• Task description:
Reproduce each of the following lines verbatim.

<<<<

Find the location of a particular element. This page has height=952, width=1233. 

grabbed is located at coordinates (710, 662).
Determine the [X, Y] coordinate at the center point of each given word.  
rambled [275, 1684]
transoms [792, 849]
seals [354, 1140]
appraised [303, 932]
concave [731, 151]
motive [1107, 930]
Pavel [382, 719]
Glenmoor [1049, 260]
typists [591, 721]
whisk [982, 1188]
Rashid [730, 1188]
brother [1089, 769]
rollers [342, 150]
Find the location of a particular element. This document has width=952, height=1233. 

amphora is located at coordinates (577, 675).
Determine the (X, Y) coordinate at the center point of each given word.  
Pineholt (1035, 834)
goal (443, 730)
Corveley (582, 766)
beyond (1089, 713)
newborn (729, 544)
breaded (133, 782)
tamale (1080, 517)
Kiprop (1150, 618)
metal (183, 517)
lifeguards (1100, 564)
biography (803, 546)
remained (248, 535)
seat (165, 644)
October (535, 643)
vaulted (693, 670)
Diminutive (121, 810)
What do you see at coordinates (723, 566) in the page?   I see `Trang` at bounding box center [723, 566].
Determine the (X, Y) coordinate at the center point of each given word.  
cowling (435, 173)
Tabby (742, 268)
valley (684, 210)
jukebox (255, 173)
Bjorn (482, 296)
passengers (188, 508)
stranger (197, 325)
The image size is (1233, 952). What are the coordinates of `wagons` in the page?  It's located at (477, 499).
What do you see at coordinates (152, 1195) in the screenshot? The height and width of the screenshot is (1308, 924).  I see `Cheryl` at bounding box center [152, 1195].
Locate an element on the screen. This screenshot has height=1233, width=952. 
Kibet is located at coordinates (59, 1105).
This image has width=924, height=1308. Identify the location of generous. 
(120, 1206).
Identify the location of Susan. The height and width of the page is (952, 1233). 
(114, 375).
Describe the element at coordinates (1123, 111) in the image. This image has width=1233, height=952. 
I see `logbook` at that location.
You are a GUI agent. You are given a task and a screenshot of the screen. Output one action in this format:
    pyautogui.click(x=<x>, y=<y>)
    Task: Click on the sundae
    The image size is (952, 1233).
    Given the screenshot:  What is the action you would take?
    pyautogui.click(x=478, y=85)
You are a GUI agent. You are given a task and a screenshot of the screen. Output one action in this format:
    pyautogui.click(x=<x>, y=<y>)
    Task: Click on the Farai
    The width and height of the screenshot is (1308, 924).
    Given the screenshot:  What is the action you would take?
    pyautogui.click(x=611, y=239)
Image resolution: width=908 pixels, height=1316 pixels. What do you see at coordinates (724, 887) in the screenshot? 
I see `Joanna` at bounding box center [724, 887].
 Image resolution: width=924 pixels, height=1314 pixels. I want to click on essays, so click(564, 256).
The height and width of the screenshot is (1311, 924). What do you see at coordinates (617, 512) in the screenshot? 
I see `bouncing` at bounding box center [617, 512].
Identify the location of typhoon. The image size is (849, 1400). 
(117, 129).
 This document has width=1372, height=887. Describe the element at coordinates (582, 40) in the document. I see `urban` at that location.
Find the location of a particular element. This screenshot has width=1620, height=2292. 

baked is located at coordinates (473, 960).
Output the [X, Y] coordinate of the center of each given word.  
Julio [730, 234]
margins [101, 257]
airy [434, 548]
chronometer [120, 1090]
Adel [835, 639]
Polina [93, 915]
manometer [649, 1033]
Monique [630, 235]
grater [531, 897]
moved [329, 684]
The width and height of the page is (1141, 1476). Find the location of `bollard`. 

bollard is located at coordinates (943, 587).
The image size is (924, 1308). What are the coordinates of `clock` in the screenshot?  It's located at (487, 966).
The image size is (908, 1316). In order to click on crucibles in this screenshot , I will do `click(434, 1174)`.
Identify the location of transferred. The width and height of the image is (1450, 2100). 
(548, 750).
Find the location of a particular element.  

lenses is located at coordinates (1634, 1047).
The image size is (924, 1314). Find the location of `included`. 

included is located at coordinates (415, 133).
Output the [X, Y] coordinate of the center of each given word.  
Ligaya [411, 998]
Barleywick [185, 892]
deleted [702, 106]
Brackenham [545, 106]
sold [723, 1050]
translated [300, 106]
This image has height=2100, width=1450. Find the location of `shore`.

>>>>

• Full output:
Find the location of a particular element. This page has height=952, width=1233. 

grabbed is located at coordinates (710, 662).
Determine the [X, Y] coordinate at the center point of each given word.  
rambled [275, 1684]
transoms [792, 849]
seals [354, 1140]
appraised [303, 932]
concave [731, 151]
motive [1107, 930]
Pavel [382, 719]
Glenmoor [1049, 260]
typists [591, 721]
whisk [982, 1188]
Rashid [730, 1188]
brother [1089, 769]
rollers [342, 150]
Find the location of a particular element. This document has width=952, height=1233. 

amphora is located at coordinates (577, 675).
Determine the (X, Y) coordinate at the center point of each given word.  
Pineholt (1035, 834)
goal (443, 730)
Corveley (582, 766)
beyond (1089, 713)
newborn (729, 544)
breaded (133, 782)
tamale (1080, 517)
Kiprop (1150, 618)
metal (183, 517)
lifeguards (1100, 564)
biography (803, 546)
remained (248, 535)
seat (165, 644)
October (535, 643)
vaulted (693, 670)
Diminutive (121, 810)
What do you see at coordinates (723, 566) in the page?   I see `Trang` at bounding box center [723, 566].
Determine the (X, Y) coordinate at the center point of each given word.  
cowling (435, 173)
Tabby (742, 268)
valley (684, 210)
jukebox (255, 173)
Bjorn (482, 296)
passengers (188, 508)
stranger (197, 325)
The image size is (1233, 952). What are the coordinates of `wagons` in the page?  It's located at (477, 499).
What do you see at coordinates (152, 1195) in the screenshot? The height and width of the screenshot is (1308, 924).  I see `Cheryl` at bounding box center [152, 1195].
Locate an element on the screen. This screenshot has height=1233, width=952. 
Kibet is located at coordinates (59, 1105).
This image has width=924, height=1308. Identify the location of generous. 
(120, 1206).
Identify the location of Susan. The height and width of the page is (952, 1233). 
(114, 375).
Describe the element at coordinates (1123, 111) in the image. This image has width=1233, height=952. 
I see `logbook` at that location.
You are a GUI agent. You are given a task and a screenshot of the screen. Output one action in this format:
    pyautogui.click(x=<x>, y=<y>)
    Task: Click on the sundae
    The image size is (952, 1233).
    Given the screenshot:  What is the action you would take?
    pyautogui.click(x=478, y=85)
You are a GUI agent. You are given a task and a screenshot of the screen. Output one action in this format:
    pyautogui.click(x=<x>, y=<y>)
    Task: Click on the Farai
    The width and height of the screenshot is (1308, 924).
    Given the screenshot:  What is the action you would take?
    pyautogui.click(x=611, y=239)
Image resolution: width=908 pixels, height=1316 pixels. What do you see at coordinates (724, 887) in the screenshot? 
I see `Joanna` at bounding box center [724, 887].
 Image resolution: width=924 pixels, height=1314 pixels. I want to click on essays, so click(564, 256).
The height and width of the screenshot is (1311, 924). What do you see at coordinates (617, 512) in the screenshot? 
I see `bouncing` at bounding box center [617, 512].
Identify the location of typhoon. The image size is (849, 1400). 
(117, 129).
 This document has width=1372, height=887. Describe the element at coordinates (582, 40) in the document. I see `urban` at that location.
Find the location of a particular element. This screenshot has width=1620, height=2292. 

baked is located at coordinates (473, 960).
Output the [X, Y] coordinate of the center of each given word.  
Julio [730, 234]
margins [101, 257]
airy [434, 548]
chronometer [120, 1090]
Adel [835, 639]
Polina [93, 915]
manometer [649, 1033]
Monique [630, 235]
grater [531, 897]
moved [329, 684]
The width and height of the page is (1141, 1476). Find the location of `bollard`. 

bollard is located at coordinates (943, 587).
The image size is (924, 1308). What are the coordinates of `clock` in the screenshot?  It's located at (487, 966).
The image size is (908, 1316). In order to click on crucibles in this screenshot , I will do `click(434, 1174)`.
Identify the location of transferred. The width and height of the image is (1450, 2100). 
(548, 750).
Find the location of a particular element.  

lenses is located at coordinates (1634, 1047).
The image size is (924, 1314). Find the location of `included`. 

included is located at coordinates (415, 133).
Output the [X, Y] coordinate of the center of each given word.  
Ligaya [411, 998]
Barleywick [185, 892]
deleted [702, 106]
Brackenham [545, 106]
sold [723, 1050]
translated [300, 106]
This image has height=2100, width=1450. Find the location of `shore`.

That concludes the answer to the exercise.